─── Record set ───

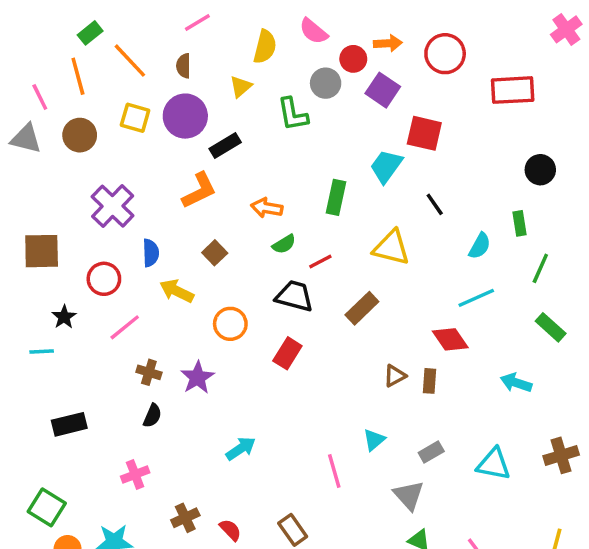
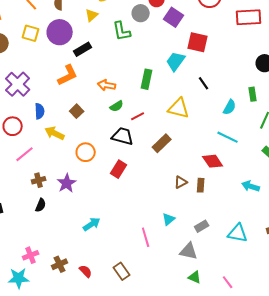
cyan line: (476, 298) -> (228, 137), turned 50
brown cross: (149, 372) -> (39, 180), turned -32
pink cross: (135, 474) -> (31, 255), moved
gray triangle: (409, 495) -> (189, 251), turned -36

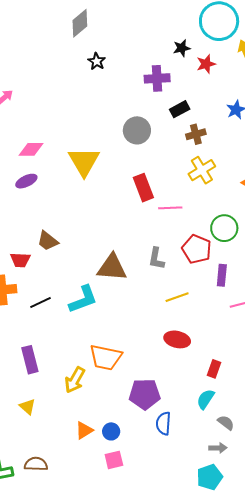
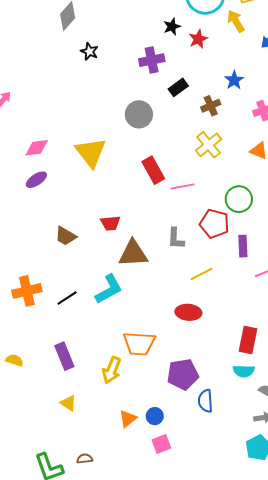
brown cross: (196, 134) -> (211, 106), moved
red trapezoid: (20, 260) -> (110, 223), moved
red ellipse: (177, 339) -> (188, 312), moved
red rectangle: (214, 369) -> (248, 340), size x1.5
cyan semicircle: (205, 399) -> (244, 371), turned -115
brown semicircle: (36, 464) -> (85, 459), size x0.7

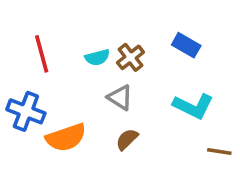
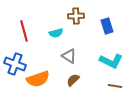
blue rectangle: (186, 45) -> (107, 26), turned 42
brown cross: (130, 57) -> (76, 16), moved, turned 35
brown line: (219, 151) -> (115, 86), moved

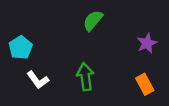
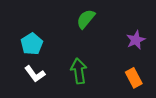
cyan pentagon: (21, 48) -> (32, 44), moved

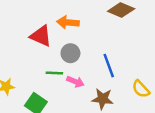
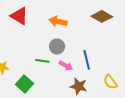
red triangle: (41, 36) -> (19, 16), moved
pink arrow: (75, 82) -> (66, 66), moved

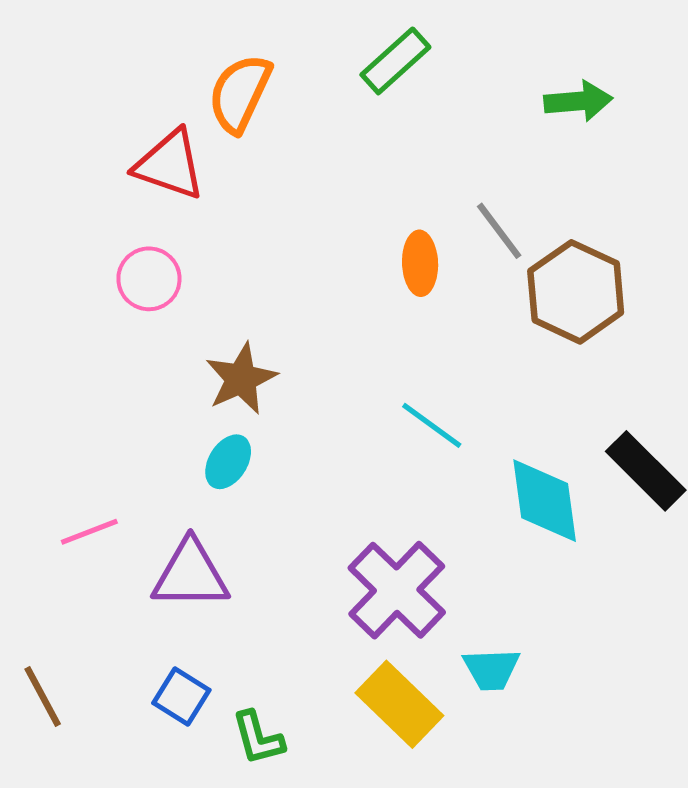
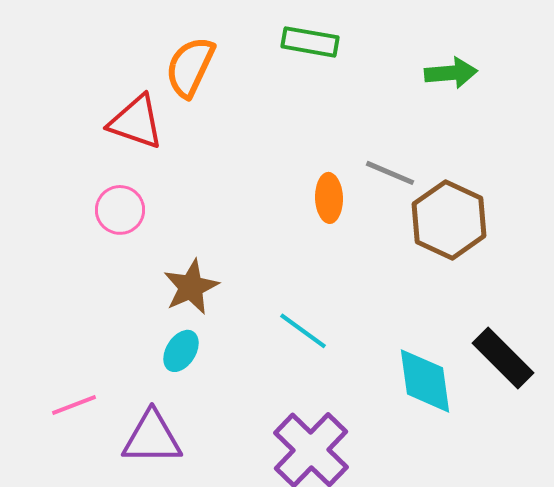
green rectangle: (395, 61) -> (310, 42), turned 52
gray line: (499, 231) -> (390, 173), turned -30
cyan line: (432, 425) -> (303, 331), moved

───
─── Record set ───

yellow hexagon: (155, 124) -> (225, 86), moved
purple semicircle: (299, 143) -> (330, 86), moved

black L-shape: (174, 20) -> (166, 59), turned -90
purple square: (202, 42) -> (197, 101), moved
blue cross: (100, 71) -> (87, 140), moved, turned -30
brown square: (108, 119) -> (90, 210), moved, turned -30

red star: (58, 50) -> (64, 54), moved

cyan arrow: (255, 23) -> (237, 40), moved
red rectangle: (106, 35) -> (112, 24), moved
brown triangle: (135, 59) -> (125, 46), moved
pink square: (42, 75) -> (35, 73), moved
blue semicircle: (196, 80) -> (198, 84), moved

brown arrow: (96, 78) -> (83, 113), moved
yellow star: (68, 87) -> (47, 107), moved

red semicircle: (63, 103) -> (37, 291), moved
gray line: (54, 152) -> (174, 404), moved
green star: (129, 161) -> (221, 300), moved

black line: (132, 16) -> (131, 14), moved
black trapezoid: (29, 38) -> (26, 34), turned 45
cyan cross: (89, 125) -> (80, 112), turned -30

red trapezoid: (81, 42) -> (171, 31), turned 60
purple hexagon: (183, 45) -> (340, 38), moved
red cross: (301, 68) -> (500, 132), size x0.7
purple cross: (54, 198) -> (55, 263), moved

───

In the listing above, find the line with "red rectangle: (214, 369)" and the line with "gray line: (499, 231)". Copy exactly those lines and all between them, minus the images.

> **Exercise output**:
red rectangle: (214, 369) -> (248, 340), size x1.5
cyan semicircle: (205, 399) -> (244, 371), turned -115
brown semicircle: (36, 464) -> (85, 459), size x0.7

blue rectangle: (186, 45) -> (107, 26), turned 42
brown cross: (130, 57) -> (76, 16), moved, turned 35
brown line: (219, 151) -> (115, 86), moved

cyan pentagon: (21, 48) -> (32, 44), moved

red triangle: (41, 36) -> (19, 16), moved
pink arrow: (75, 82) -> (66, 66), moved

green rectangle: (395, 61) -> (310, 42), turned 52
gray line: (499, 231) -> (390, 173), turned -30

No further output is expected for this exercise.